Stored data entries
▼▼▼

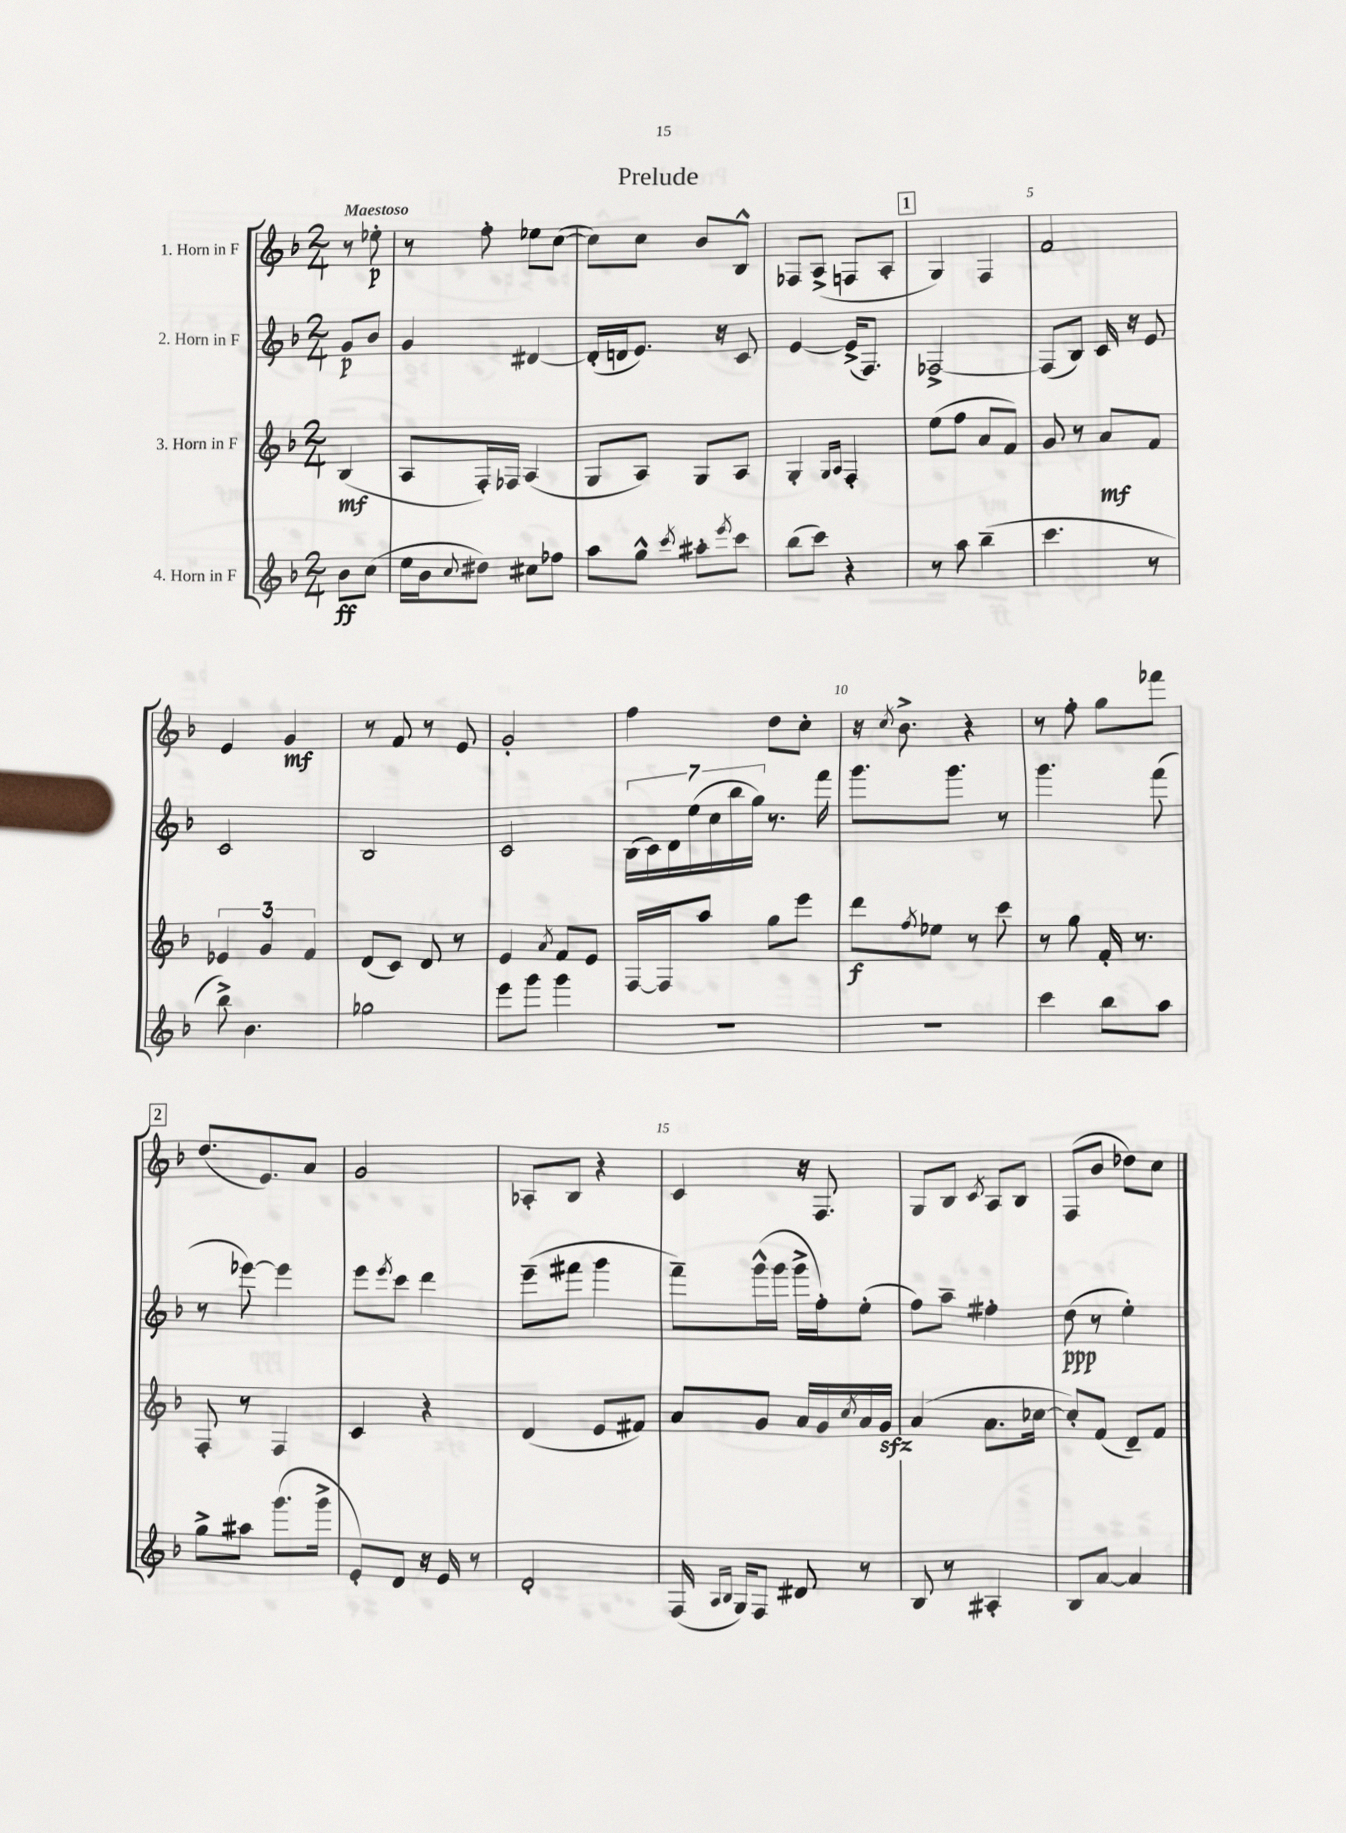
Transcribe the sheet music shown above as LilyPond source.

\header { title = "Prelude" }
<<
\new StaffGroup <<
\new Staff = "s0" \with { instrumentName = "1. Horn in F" } {
    \clef treble \key f \major \numericTimeSignature \time 2/4 \partial 4 \tempo "Maestoso"
    r8 ees''8-.\p |
    r8 f''8-. ees''8 c''8~( |
    c''8) c''8 bes'8 bes8-^ |
    fes8 a8->( f8 a8-. |
    \mark \markup { \box "1" } g4) f4 |
    f'2 |
    e'4 g'4\mf |
    r8 f'8 r8 e'8 |
    g'2-. |
    f''4 d''8 c''8-. |
    r16 \acciaccatura { c''8 } bes'8.-> r4 |
    r8 f''8-. g''8 fes'''8 |
    \mark \markup { \box "2" } d''8.( e'8.) a'8 |
    g'2 |
    aes8-. bes8 r4 |
    c'4 r16 f8. |
    g8 bes8 \acciaccatura { c'8 } a8 bes8 |
    f8( bes'8 des''8) c''8 \bar "|." |
}
\new Staff = "s1" \with { instrumentName = "2. Horn in F" } {
    \clef treble \key f \major \numericTimeSignature \time 2/4 \partial 4
    g'8\p bes'8 |
    g'4 dis'4~ |
    dis'16-.( d'16 e'8.) r16 c'8 |
    e'4~ e'16->( f8.) |
    \mark \markup { \box "1" } fes2~-> |
    fes8( bes8) c'16 r16 e'8 |
    c'2 |
    bes2 |
    c'2 |
    \tuplet 7/4 { bes16( c'16) d'16 e''16( c''16 bes''16 g''16) } r8. f'''16 |
    g'''8. g'''8. r8 |
    g'''4. f'''8( |
    \mark \markup { \box "2" } r8 ees'''8~) ees'''4 |
    e'''8 \acciaccatura { e'''8 } c'''8 d'''4 |
    e'''8--( fis'''8 g'''4 |
    f'''8--) g'''16-^( g'''16 g'''16-> f''16-.) e''8-.( |
    f''8) a''8-- fis''4-. |
    d''8\ppp( r8 e''4-.) \bar "|." |
}
\new Staff = "s2" \with { instrumentName = "3. Horn in F" } {
    \clef treble \key f \major \numericTimeSignature \time 2/4 \partial 4
    bes4\mf( |
    a8 f16-.) fes16 a4( |
    g8 a8) g8 a8 |
    g4-. \grace { g16 a16 } f4-. |
    \mark \markup { \box "1" } e''8( f''8 a'8 f'8) |
    g'8 r8 a'8\mf f'8 |
    \tuplet 3/2 { ees'4 g'4 f'4 } |
    d'8( c'8) d'8 r8 |
    e'4 \acciaccatura { a'8 } f'8 e'8 |
    f16~ f16 a''8 g''8 e'''8 |
    d'''8\f \acciaccatura { f''8 } ees''8 r8 c'''8 |
    r8 g''8 f'16-. r8. |
    \mark \markup { \box "2" } f8-. r8 f4 |
    c'4 r4 |
    d'4( e'8 fis'8) |
    a'8 g'8 a'16 g'16 \acciaccatura { c''8 } a'16 g'16\sfz |
    a'4( a'8. ces''16~ |
    ces''8-.) f'8( d'8--) f'8 \bar "|." |
}
\new Staff = "s3" \with { instrumentName = "4. Horn in F" } {
    \clef treble \key f \major \numericTimeSignature \time 2/4 \partial 4
    bes'8\ff c''8( |
    e''16 bes'16 \appoggiatura { c''8 } dis''8) cis''8 fes''8 |
    a''8 g''8-^ \acciaccatura { c'''8 } ais''8-. \acciaccatura { e'''8 } c'''8 |
    bes''8( c'''8) r4 |
    \mark \markup { \box "1" } r8 a''8 bes''4--( |
    c'''4. r8 |
    bes''8->) bes'4. |
    ges''2 |
    e'''8 g'''8 g'''4 |
    R2 |
    R2 |
    c'''4 bes''8 a''8 |
    \mark \markup { \box "2" } g''8-> ais''8 g'''8.( g'''16-> |
    e'8-.) d'8 r16 e'16 r8 |
    d'2-. |
    f16( \grace { a16 bes16 } g16) f8 dis'8 r8 |
    bes8 r8 ais4-. |
    bes8 a'8~ a'4 \bar "|." |
}
>>
>>
\layout { \context { \Score \override BarNumber.break-visibility = ##(#f #t #t) barNumberVisibility = #(every-nth-bar-number-visible 5) } }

▲▲▲

**Exercise directions:** Please show each line in the entries above that contains the string "mark".

**Worked solution:**
    \mark \markup { \box "1" } g4) f4 |
    \mark \markup { \box "2" } d''8.( e'8.) a'8 |
    \mark \markup { \box "1" } fes2~-> |
    \mark \markup { \box "2" } r8 ees'''8~) ees'''4 |
    \mark \markup { \box "1" } e''8( f''8 a'8 f'8) |
    \mark \markup { \box "2" } f8-. r8 f4 |
    \mark \markup { \box "1" } r8 a''8 bes''4--( |
    \mark \markup { \box "2" } g''8-> ais''8 g'''8.( g'''16-> |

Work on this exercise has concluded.